[Excerpts from a dataset]
++++++
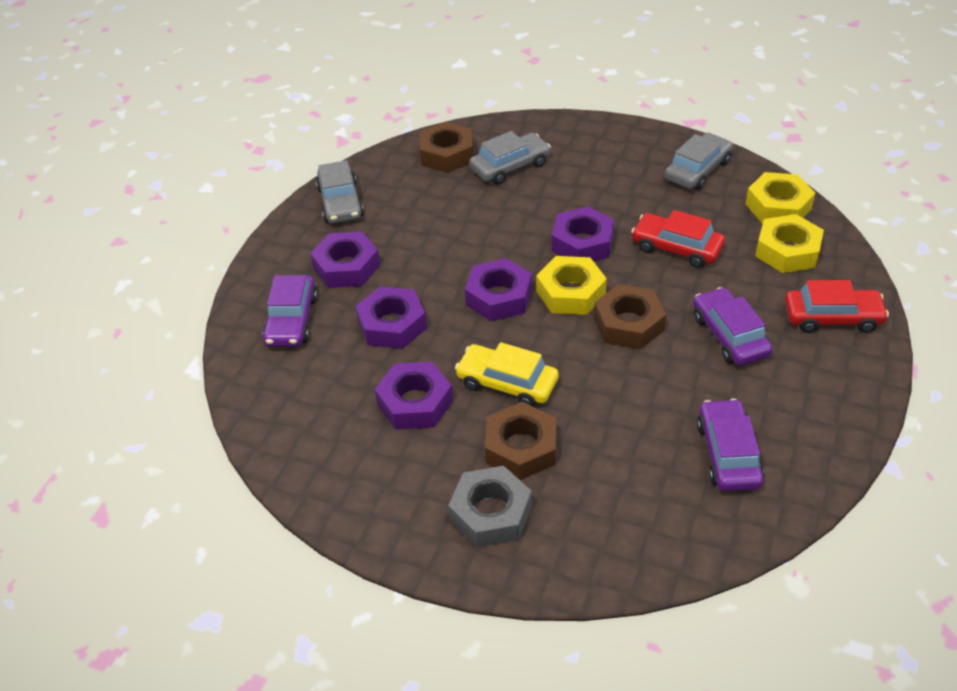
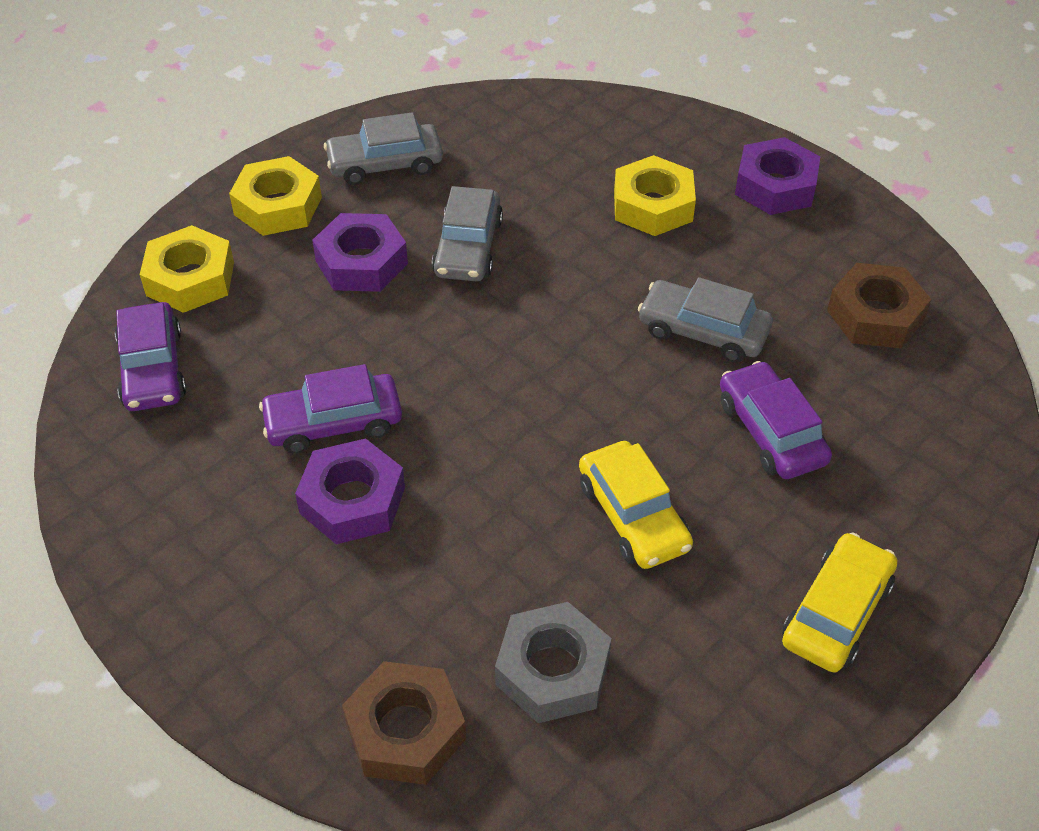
brown nut: 3 -> 2
purple nut: 5 -> 3
red car: 2 -> 0
yellow car: 1 -> 2

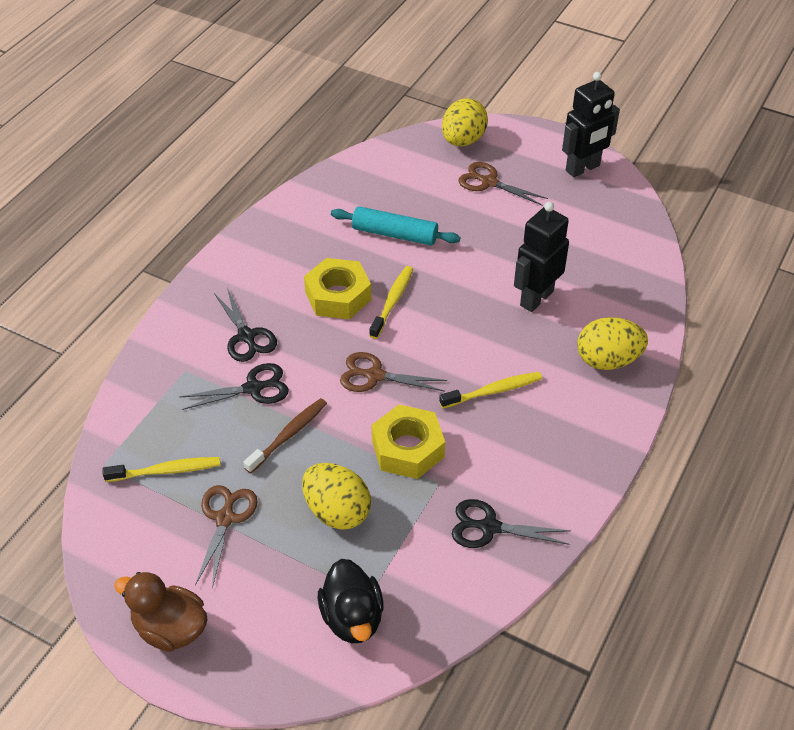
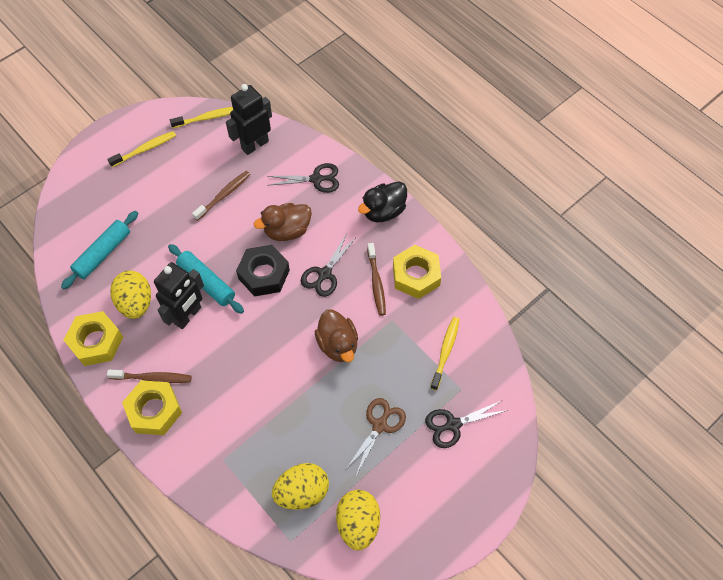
black nut: 0 -> 1
brown duck: 1 -> 2
brown scissors: 3 -> 1
brown toothbrush: 1 -> 3
turquoise rolling pin: 1 -> 2
yellow nut: 2 -> 3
++++++
_EXERCISE GOAL_
Repeat all the records exactly, images excluded.

_ANSWER TO THIS EXERCISE_
brown nut: 3 -> 2
purple nut: 5 -> 3
red car: 2 -> 0
yellow car: 1 -> 2

black nut: 0 -> 1
brown duck: 1 -> 2
brown scissors: 3 -> 1
brown toothbrush: 1 -> 3
turquoise rolling pin: 1 -> 2
yellow nut: 2 -> 3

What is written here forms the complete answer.